**ASSIGNMENT**
Apart from the pictures, output all of the records exactly.

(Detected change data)
[Start of Attachment]
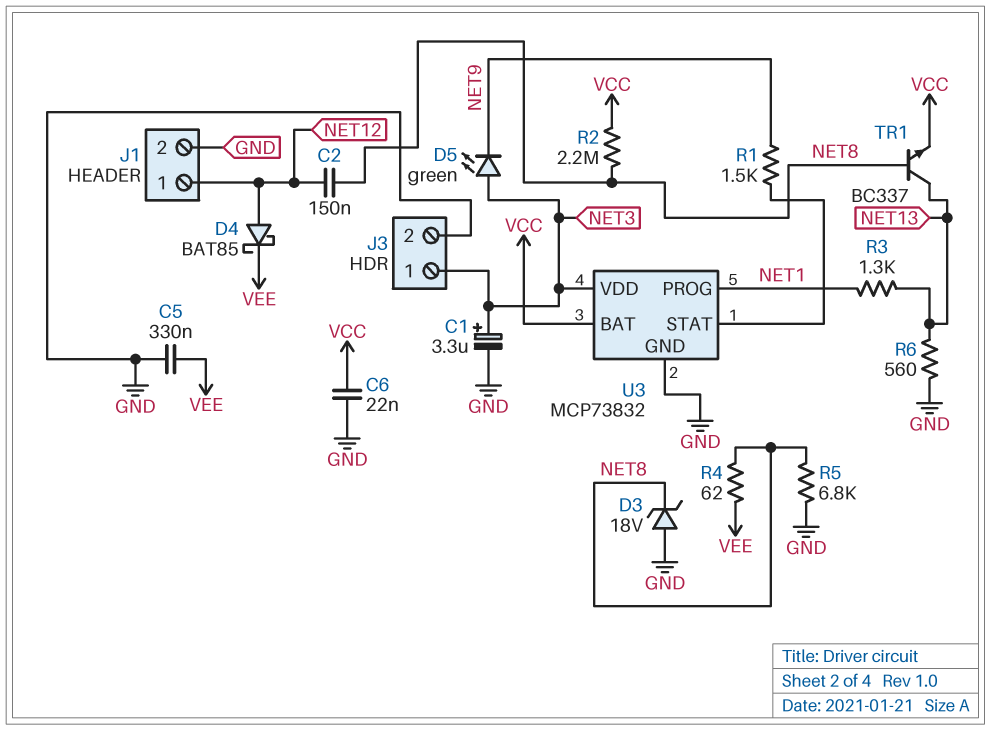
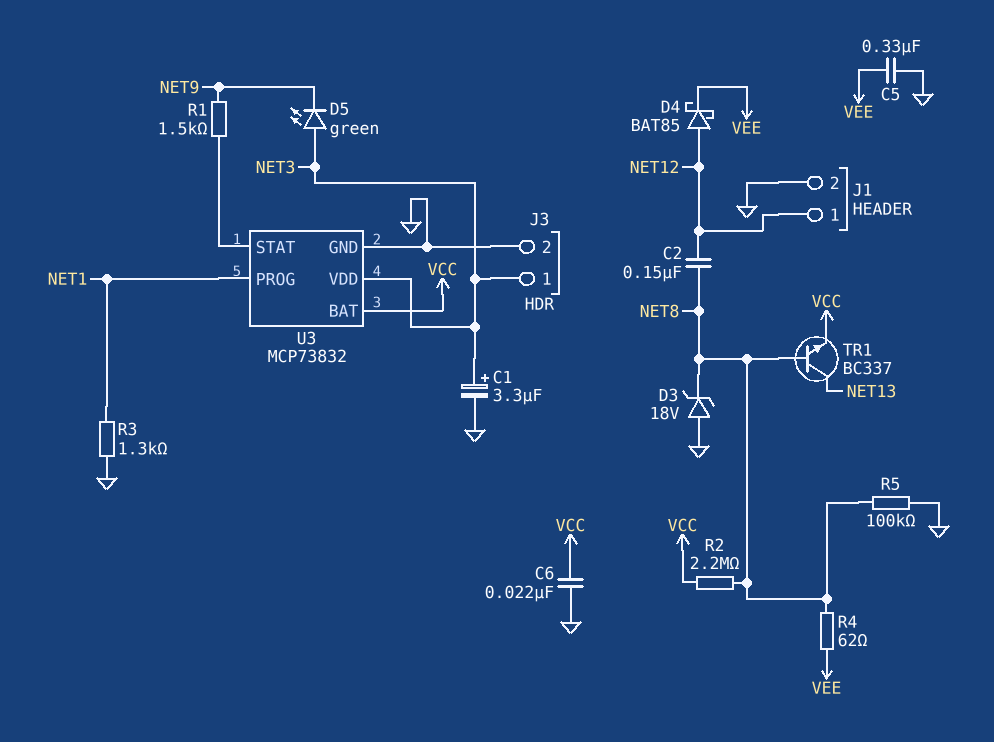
R3: 1.3k (NET1, NET13) -> 1.3k (GND, NET1)
R5: 6.8k (GND, NET8) -> 100k (GND, NET8)
R6: 560 (GND, NET13) -> none

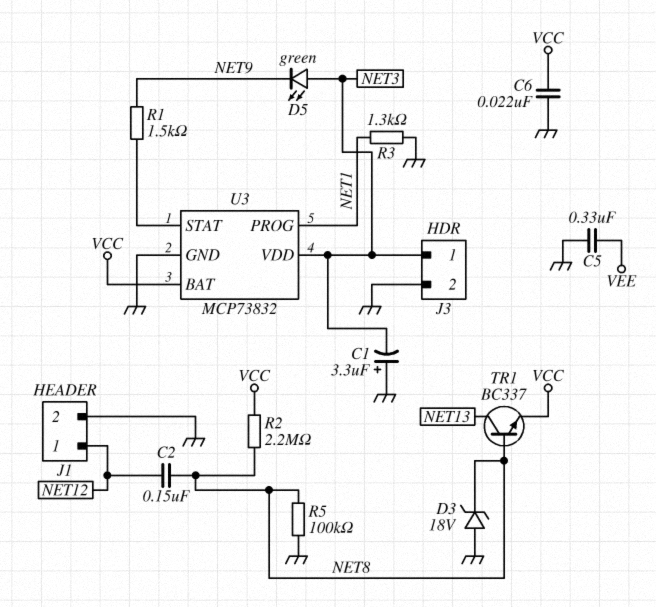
C1: 3.3uF (plus NET3, minus GND) -> 3.3uF (plus GND, minus NET3)
D4: schottky BAT85 (A NET12, K VEE) -> none
R4: 62 (NET8, VEE) -> none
[End of Attachment]
**FINISHED TASK**
R3: 1.3k (NET1, NET13) -> 1.3k (GND, NET1)
R5: 6.8k (GND, NET8) -> 100k (GND, NET8)
R6: 560 (GND, NET13) -> none

C1: 3.3uF (plus NET3, minus GND) -> 3.3uF (plus GND, minus NET3)
D4: schottky BAT85 (A NET12, K VEE) -> none
R4: 62 (NET8, VEE) -> none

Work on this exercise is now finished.